# [The problem]
Everything in the data must be repeated exactly, apart from the pictures, which are left out.

^^^^

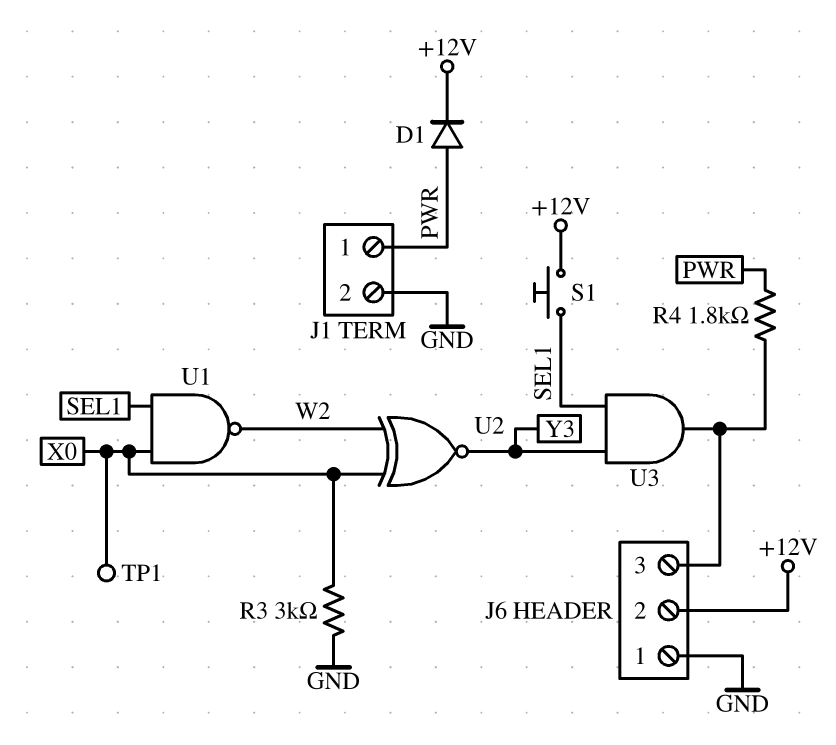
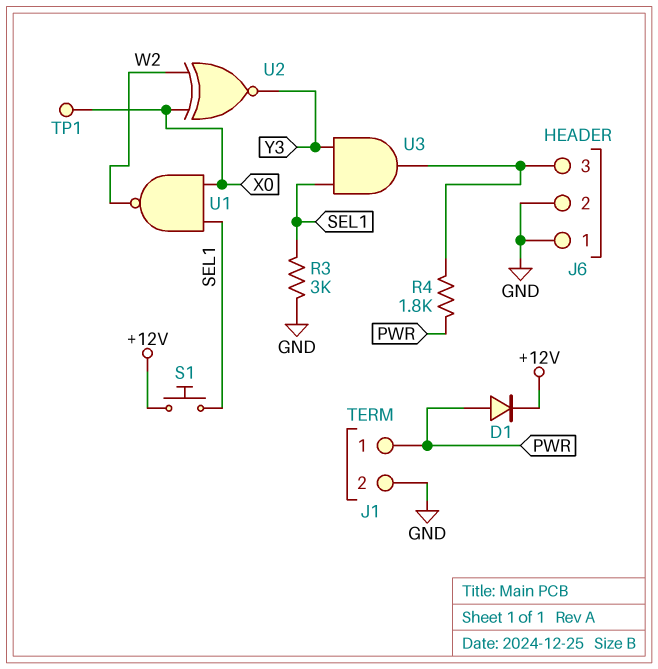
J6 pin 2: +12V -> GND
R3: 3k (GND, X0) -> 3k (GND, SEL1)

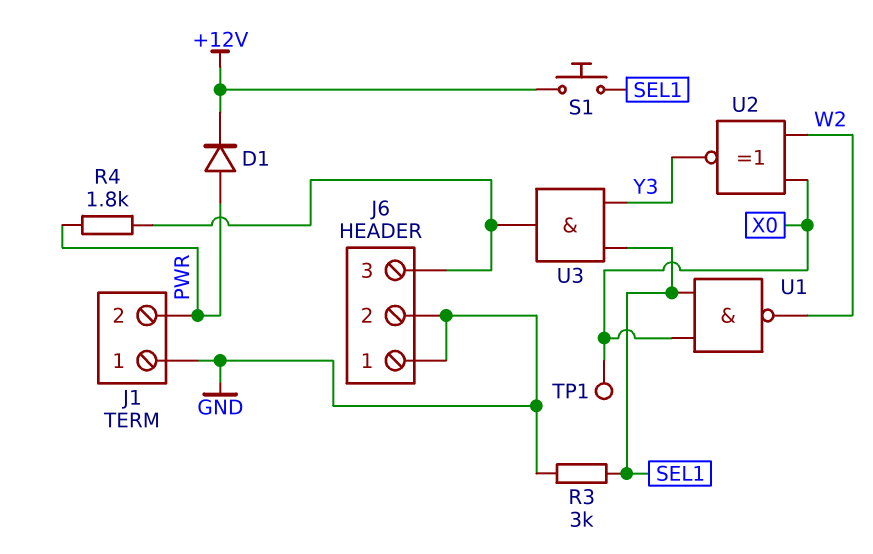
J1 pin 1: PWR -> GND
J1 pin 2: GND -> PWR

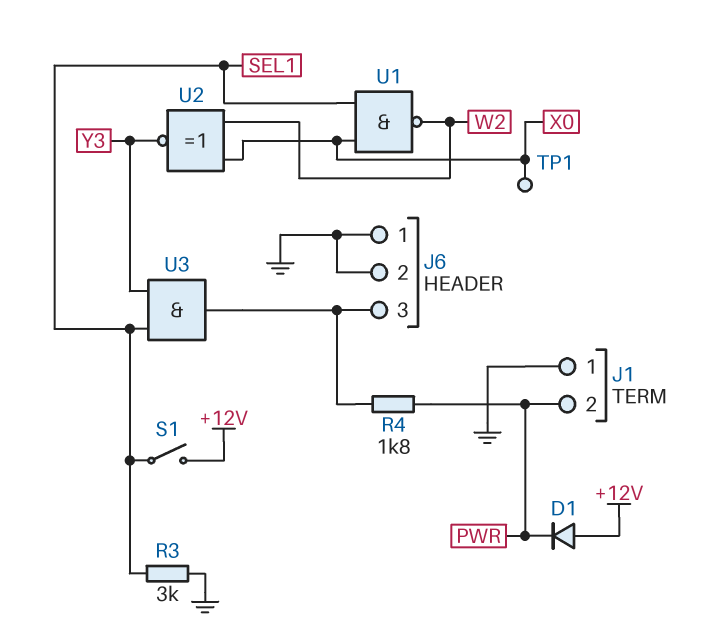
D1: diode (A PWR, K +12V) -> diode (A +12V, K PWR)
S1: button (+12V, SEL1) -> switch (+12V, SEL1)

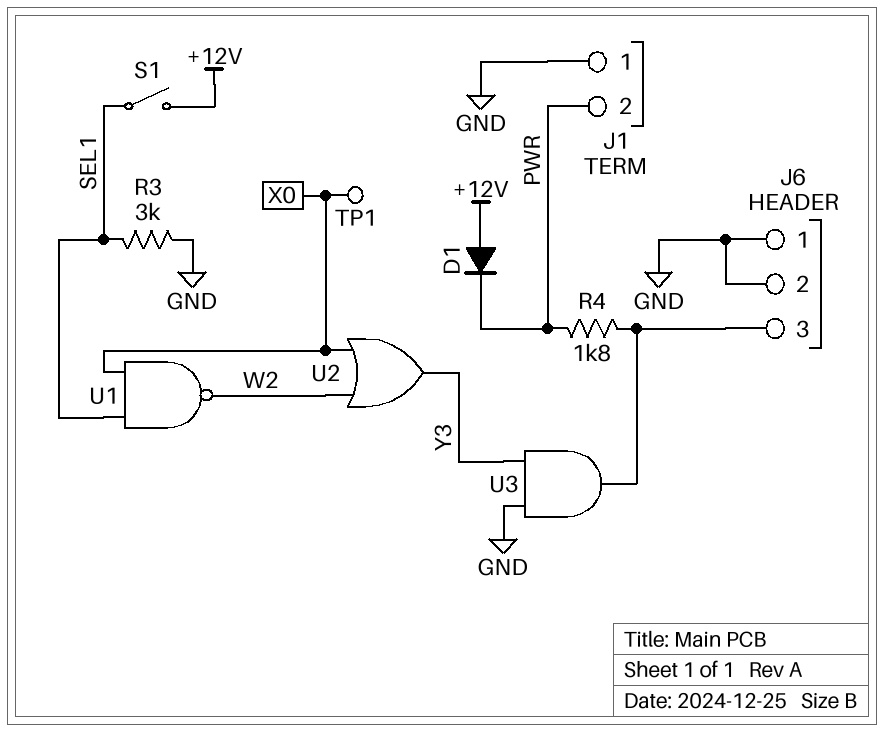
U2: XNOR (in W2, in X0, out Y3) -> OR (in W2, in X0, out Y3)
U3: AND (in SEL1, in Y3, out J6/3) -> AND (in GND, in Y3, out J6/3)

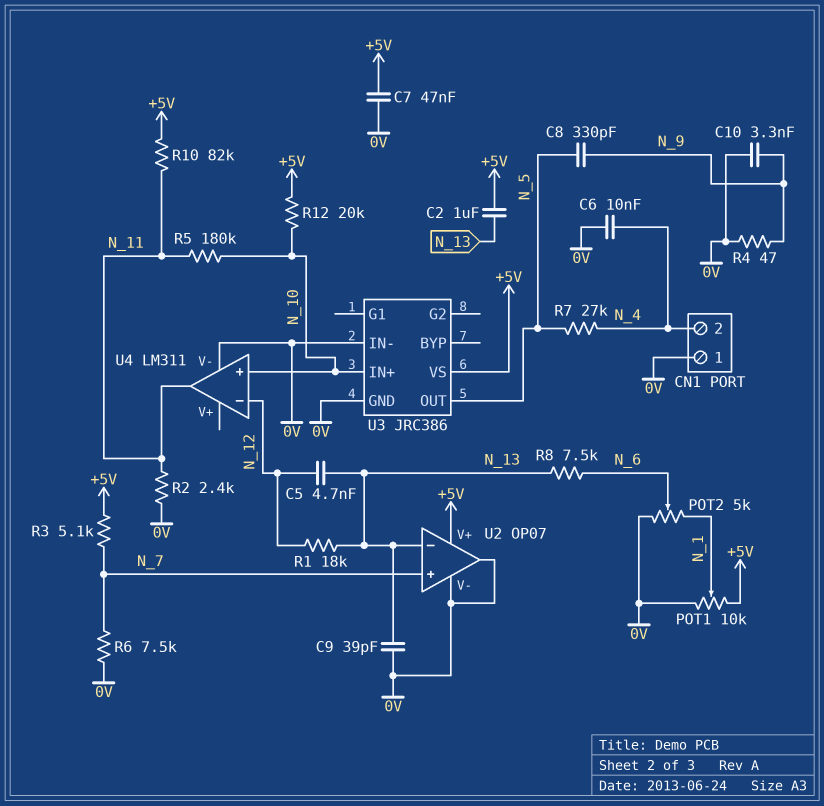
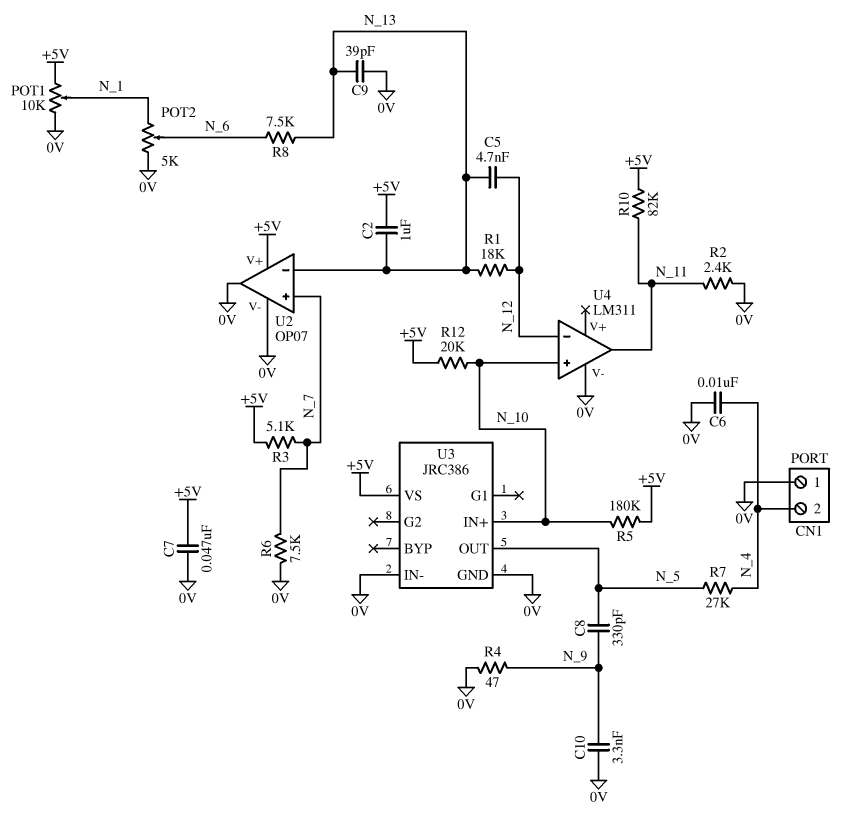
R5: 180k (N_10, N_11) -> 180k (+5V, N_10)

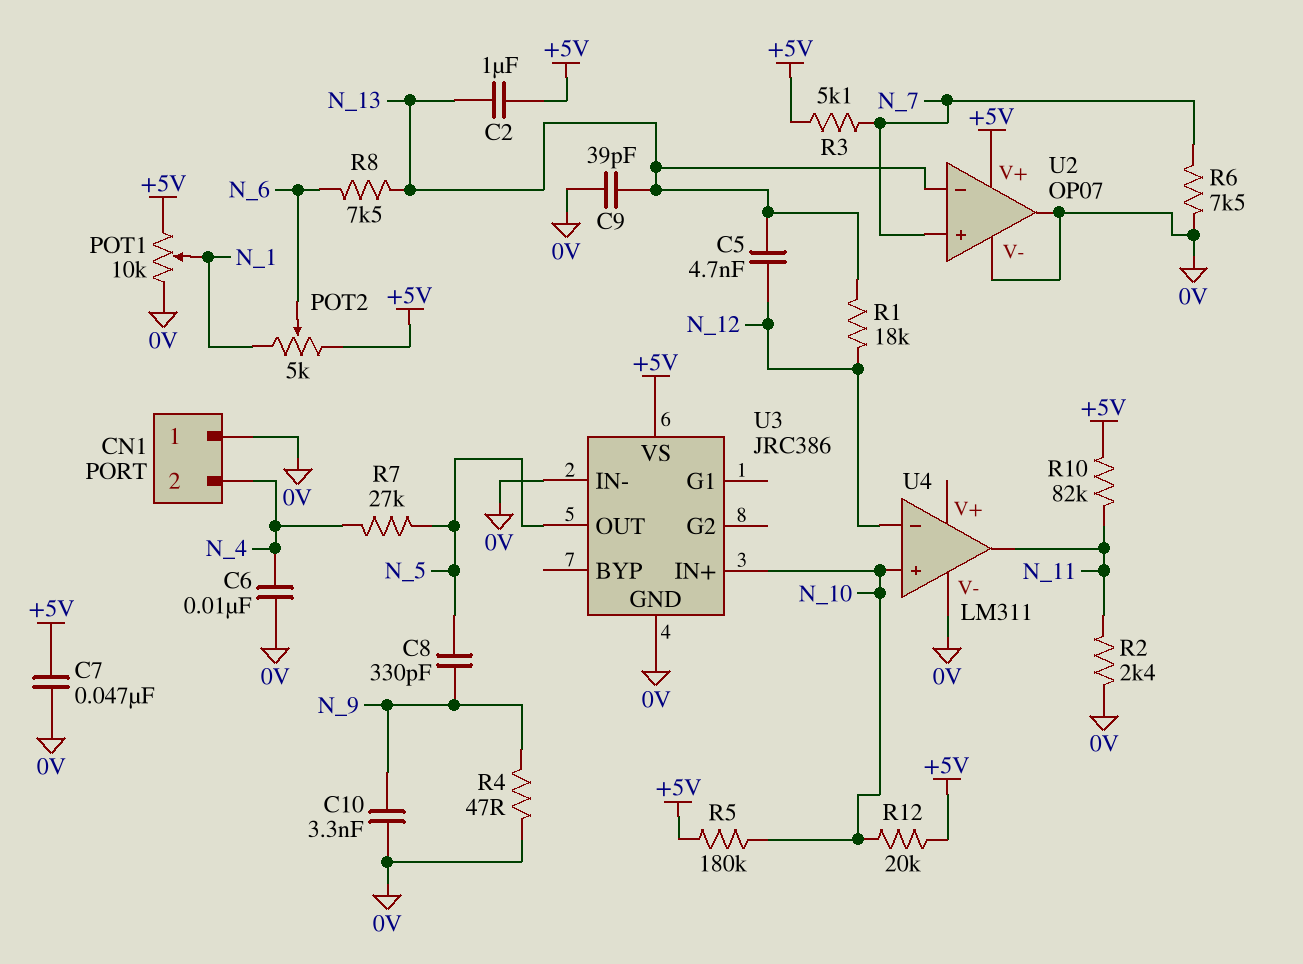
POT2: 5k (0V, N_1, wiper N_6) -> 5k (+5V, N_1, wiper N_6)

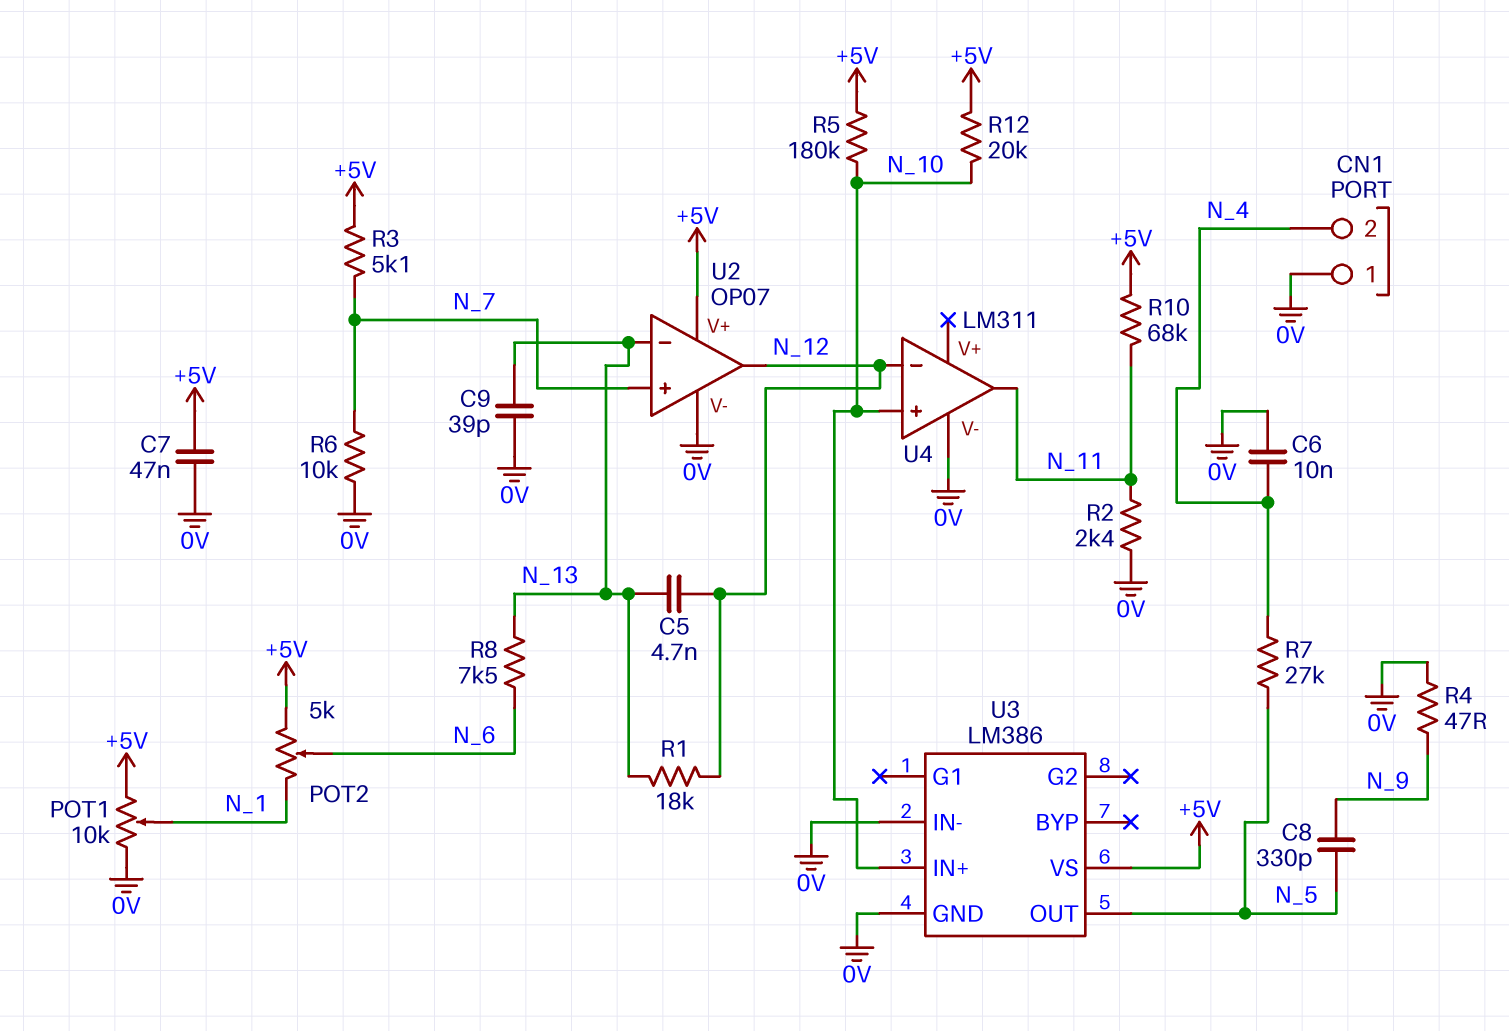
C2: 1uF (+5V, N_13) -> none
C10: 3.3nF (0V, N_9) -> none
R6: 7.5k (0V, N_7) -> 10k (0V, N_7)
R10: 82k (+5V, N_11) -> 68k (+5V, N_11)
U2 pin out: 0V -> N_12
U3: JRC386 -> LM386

^^^^

# [Response to this task]
J6 pin 2: +12V -> GND
R3: 3k (GND, X0) -> 3k (GND, SEL1)

J1 pin 1: PWR -> GND
J1 pin 2: GND -> PWR

D1: diode (A PWR, K +12V) -> diode (A +12V, K PWR)
S1: button (+12V, SEL1) -> switch (+12V, SEL1)

U2: XNOR (in W2, in X0, out Y3) -> OR (in W2, in X0, out Y3)
U3: AND (in SEL1, in Y3, out J6/3) -> AND (in GND, in Y3, out J6/3)

R5: 180k (N_10, N_11) -> 180k (+5V, N_10)

POT2: 5k (0V, N_1, wiper N_6) -> 5k (+5V, N_1, wiper N_6)

C2: 1uF (+5V, N_13) -> none
C10: 3.3nF (0V, N_9) -> none
R6: 7.5k (0V, N_7) -> 10k (0V, N_7)
R10: 82k (+5V, N_11) -> 68k (+5V, N_11)
U2 pin out: 0V -> N_12
U3: JRC386 -> LM386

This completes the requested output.